Without carrying over a single picture, write out the records below exactly.

═══ Information ═══

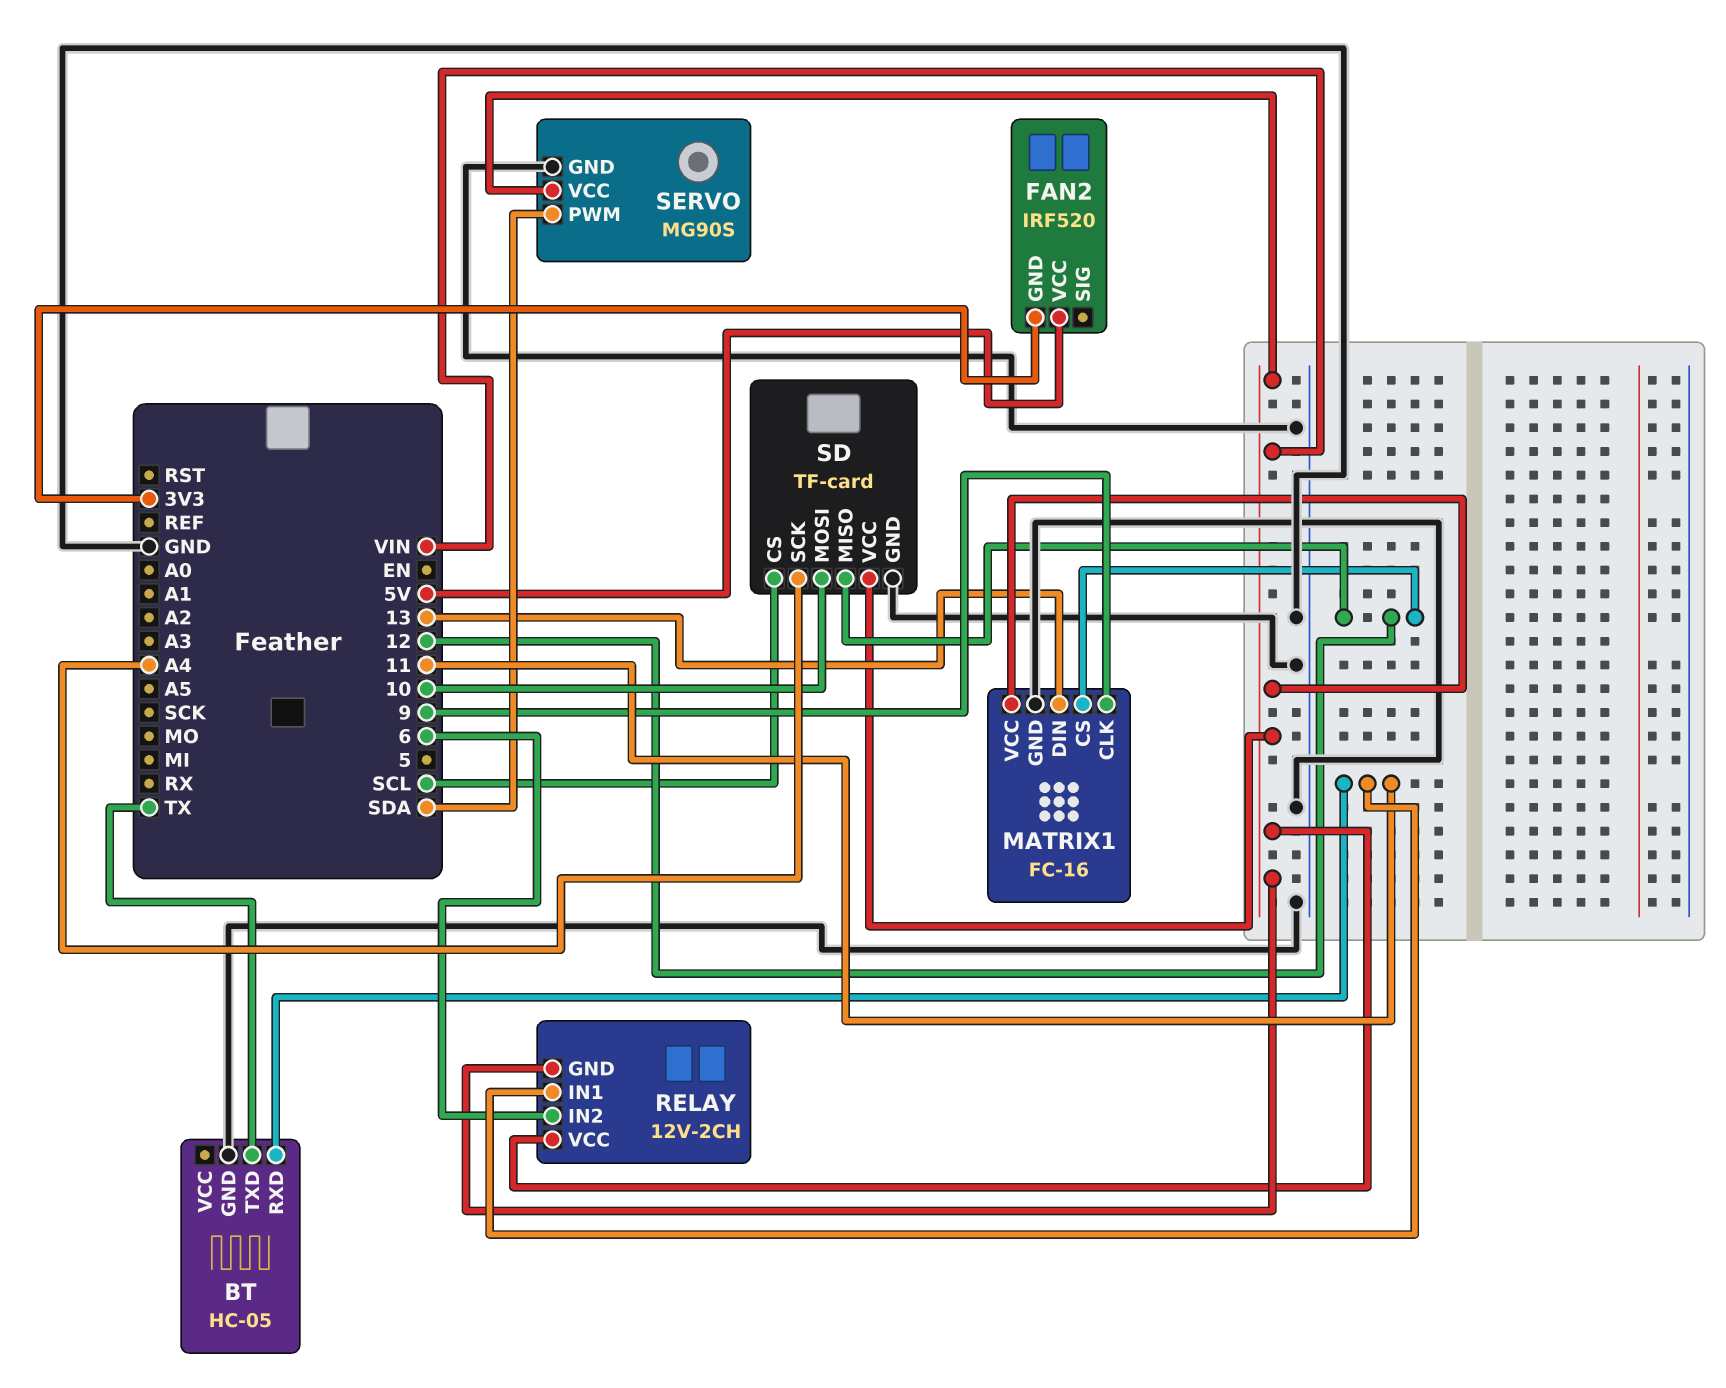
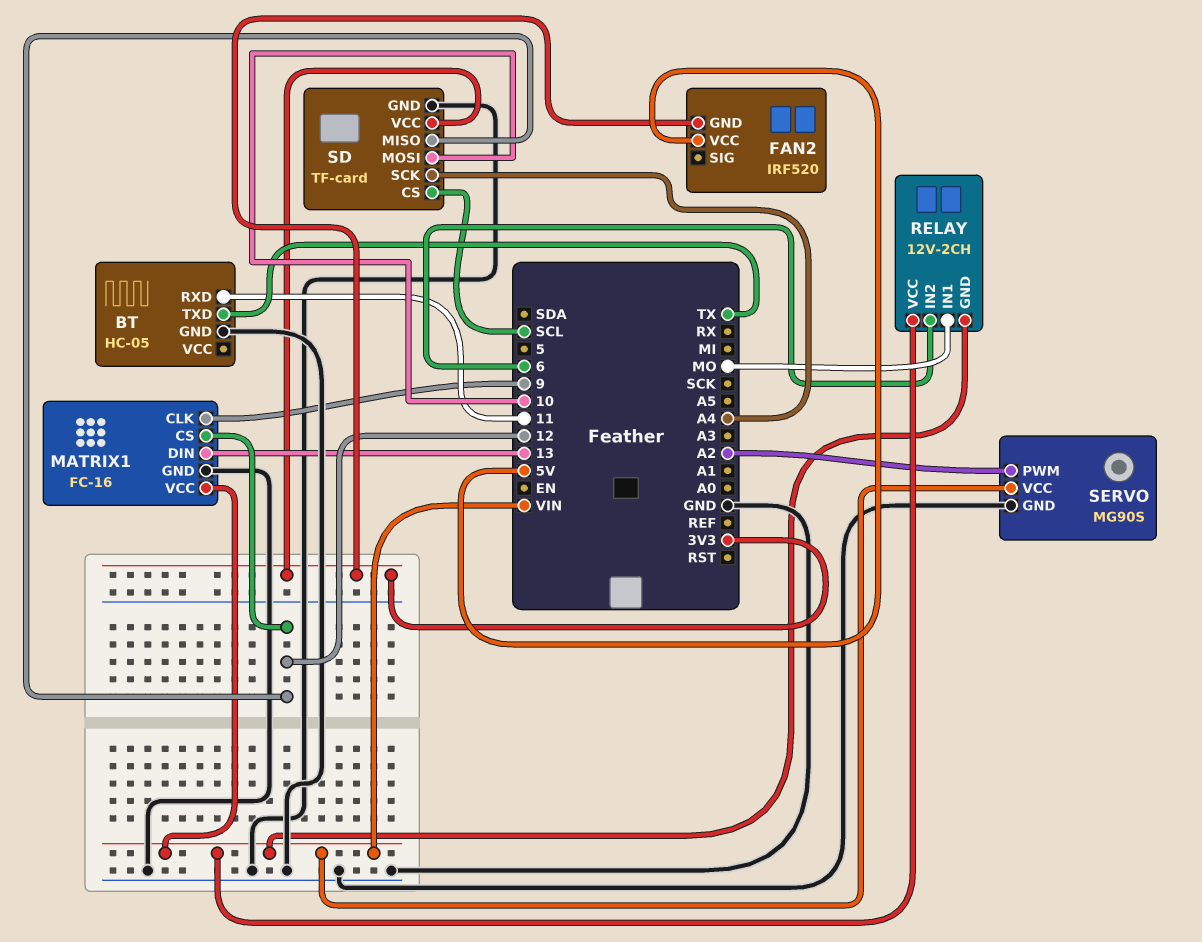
RELAY pin IN1: 11 -> MO
SD pin VCC: VIN -> 3V3
SERVO pin PWM: SDA -> A2

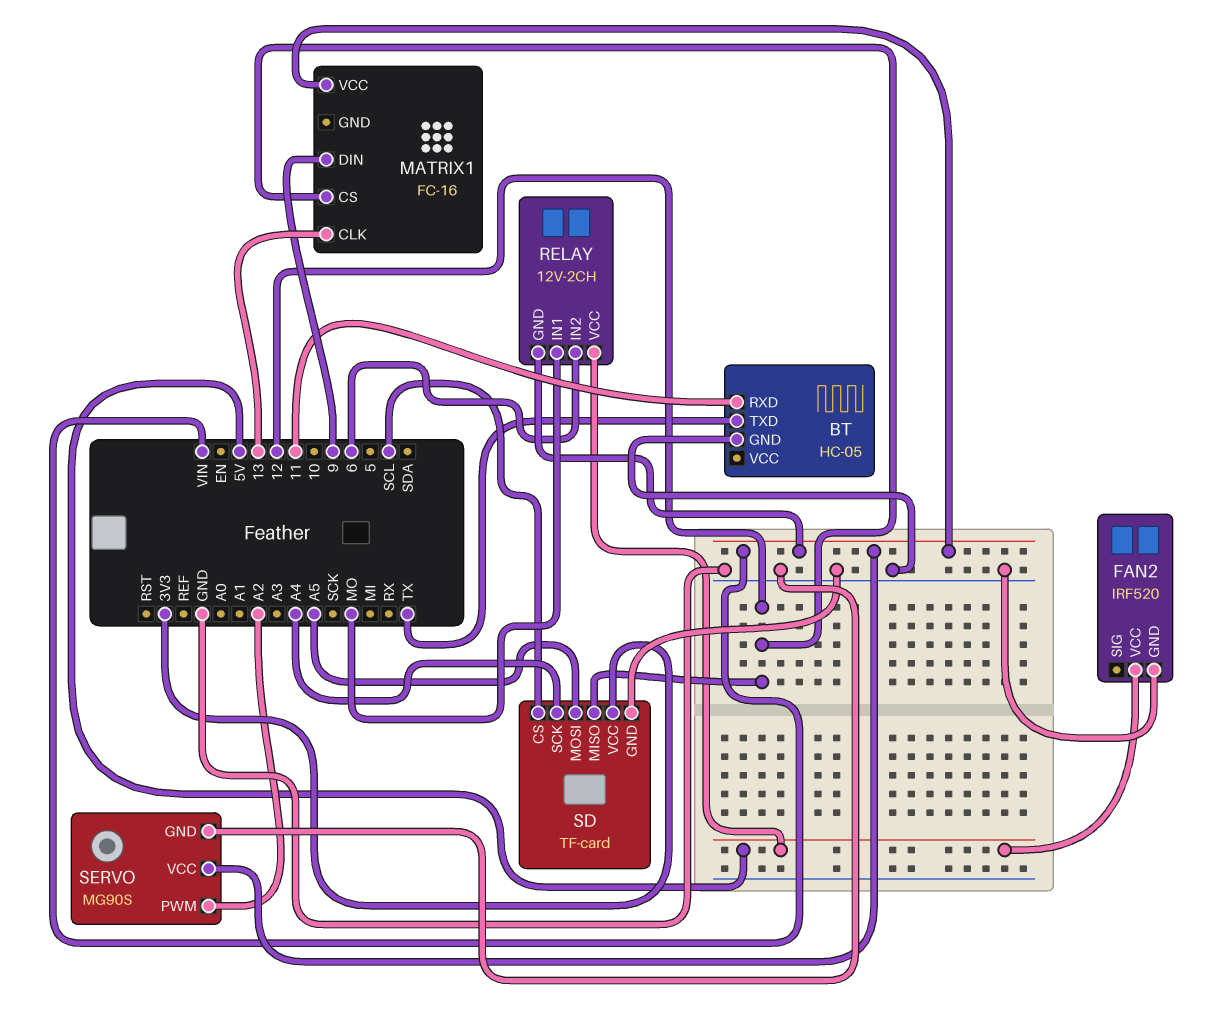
FAN2 pin GND: 3V3 -> GND
MATRIX1 pin CLK: 9 -> 13
MATRIX1 pin DIN: 13 -> 9
MATRIX1 pin GND: GND -> none
RELAY pin VCC: VIN -> 5V
SD pin MOSI: 10 -> A5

═══

Response to this exercise:
RELAY pin IN1: 11 -> MO
SD pin VCC: VIN -> 3V3
SERVO pin PWM: SDA -> A2

FAN2 pin GND: 3V3 -> GND
MATRIX1 pin CLK: 9 -> 13
MATRIX1 pin DIN: 13 -> 9
MATRIX1 pin GND: GND -> none
RELAY pin VCC: VIN -> 5V
SD pin MOSI: 10 -> A5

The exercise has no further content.